TASK INSTRUCTIONS:
Pick out each line below that contains the string "mark" and copy it.
··· AVAILABLE DATA ···
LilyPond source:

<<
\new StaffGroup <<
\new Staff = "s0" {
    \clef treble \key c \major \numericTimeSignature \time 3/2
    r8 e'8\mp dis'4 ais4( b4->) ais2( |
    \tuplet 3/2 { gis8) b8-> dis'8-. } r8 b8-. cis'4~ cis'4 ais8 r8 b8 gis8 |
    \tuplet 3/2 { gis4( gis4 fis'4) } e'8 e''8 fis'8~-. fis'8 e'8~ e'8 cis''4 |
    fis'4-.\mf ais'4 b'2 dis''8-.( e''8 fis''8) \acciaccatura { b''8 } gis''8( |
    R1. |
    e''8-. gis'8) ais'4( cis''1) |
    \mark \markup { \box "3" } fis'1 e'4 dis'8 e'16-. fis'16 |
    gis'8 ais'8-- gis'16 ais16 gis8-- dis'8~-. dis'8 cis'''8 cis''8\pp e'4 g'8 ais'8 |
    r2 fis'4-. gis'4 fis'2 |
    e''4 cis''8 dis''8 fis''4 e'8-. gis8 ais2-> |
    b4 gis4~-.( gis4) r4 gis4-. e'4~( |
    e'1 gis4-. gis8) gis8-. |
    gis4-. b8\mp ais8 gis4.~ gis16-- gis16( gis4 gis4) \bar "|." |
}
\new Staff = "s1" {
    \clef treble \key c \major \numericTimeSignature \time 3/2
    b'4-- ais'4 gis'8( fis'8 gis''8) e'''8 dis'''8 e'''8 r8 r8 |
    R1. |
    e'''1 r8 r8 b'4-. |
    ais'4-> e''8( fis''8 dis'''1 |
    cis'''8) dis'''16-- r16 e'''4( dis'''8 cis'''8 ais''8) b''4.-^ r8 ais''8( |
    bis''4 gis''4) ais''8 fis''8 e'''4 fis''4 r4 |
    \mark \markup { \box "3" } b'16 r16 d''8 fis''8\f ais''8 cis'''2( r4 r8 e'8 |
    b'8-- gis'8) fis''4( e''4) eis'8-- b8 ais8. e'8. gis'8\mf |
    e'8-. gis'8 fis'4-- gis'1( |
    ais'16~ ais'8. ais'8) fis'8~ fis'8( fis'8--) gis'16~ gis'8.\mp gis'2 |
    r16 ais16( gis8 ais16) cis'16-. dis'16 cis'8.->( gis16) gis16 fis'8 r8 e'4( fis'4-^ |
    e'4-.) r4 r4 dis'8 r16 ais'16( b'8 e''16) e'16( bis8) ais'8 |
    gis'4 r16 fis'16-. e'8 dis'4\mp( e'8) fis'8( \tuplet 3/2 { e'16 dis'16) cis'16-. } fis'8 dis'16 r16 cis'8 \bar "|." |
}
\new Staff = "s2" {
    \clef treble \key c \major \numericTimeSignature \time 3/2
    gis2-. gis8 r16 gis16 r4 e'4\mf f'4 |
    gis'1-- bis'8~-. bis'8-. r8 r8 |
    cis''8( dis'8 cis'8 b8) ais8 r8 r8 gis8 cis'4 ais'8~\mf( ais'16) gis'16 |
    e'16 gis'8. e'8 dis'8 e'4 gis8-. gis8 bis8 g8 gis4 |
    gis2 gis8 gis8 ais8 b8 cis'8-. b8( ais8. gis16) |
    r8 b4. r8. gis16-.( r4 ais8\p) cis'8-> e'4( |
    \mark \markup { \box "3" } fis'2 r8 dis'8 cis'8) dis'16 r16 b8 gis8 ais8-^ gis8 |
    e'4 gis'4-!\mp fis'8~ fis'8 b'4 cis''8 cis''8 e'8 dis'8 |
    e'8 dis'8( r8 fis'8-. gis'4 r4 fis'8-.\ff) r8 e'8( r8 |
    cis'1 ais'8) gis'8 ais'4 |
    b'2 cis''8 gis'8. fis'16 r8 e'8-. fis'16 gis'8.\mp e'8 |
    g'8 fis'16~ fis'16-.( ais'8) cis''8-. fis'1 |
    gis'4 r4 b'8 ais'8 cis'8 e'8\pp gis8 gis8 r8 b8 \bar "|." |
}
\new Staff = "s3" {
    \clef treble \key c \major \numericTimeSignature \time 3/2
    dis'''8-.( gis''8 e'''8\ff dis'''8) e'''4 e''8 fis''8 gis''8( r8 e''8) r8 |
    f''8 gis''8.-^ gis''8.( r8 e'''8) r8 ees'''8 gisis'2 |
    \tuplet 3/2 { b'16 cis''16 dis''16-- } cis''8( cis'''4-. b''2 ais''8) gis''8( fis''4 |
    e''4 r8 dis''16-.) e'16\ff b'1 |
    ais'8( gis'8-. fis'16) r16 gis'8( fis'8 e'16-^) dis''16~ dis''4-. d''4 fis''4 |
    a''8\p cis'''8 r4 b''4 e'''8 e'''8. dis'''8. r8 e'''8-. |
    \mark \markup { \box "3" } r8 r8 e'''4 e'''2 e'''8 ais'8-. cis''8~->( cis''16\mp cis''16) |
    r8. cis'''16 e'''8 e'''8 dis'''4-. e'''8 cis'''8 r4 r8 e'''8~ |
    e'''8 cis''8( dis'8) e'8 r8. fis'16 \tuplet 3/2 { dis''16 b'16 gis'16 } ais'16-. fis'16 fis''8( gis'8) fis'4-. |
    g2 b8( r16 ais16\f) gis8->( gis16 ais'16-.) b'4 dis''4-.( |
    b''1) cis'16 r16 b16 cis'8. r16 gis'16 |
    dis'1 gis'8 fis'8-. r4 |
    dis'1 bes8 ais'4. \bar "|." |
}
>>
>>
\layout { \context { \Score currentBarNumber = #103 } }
···
RESPONSE TO THE TASK:
    \mark \markup { \box "3" } fis'1 e'4 dis'8 e'16-. fis'16 |
    \mark \markup { \box "3" } b'16 r16 d''8 fis''8\f ais''8 cis'''2( r4 r8 e'8 |
    \mark \markup { \box "3" } fis'2 r8 dis'8 cis'8) dis'16 r16 b8 gis8 ais8-^ gis8 |
    \mark \markup { \box "3" } r8 r8 e'''4 e'''2 e'''8 ais'8-. cis''8~->( cis''16\mp cis''16) |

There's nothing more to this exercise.